[Entries taken from a collection]
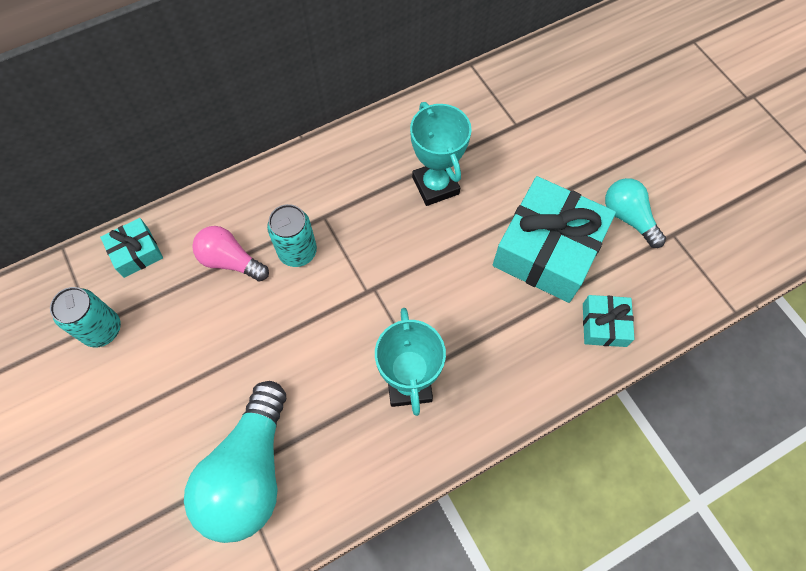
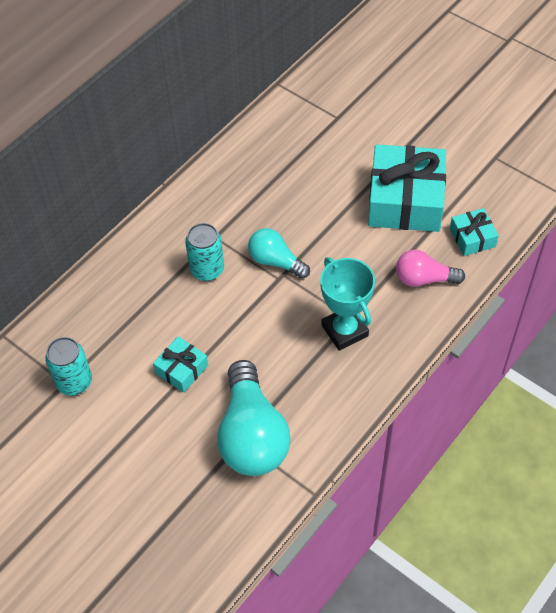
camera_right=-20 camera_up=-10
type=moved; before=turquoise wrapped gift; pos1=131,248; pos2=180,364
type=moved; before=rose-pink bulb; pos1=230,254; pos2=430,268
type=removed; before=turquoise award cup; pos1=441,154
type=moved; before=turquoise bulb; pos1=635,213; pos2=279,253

● YOUR INSTRUCTIONS
Without the pictures, return the entries exactly as they appear.

● SOLUTION BELOW
camera_right=-20 camera_up=-10
type=moved; before=turquoise wrapped gift; pos1=131,248; pos2=180,364
type=moved; before=rose-pink bulb; pos1=230,254; pos2=430,268
type=removed; before=turquoise award cup; pos1=441,154
type=moved; before=turquoise bulb; pos1=635,213; pos2=279,253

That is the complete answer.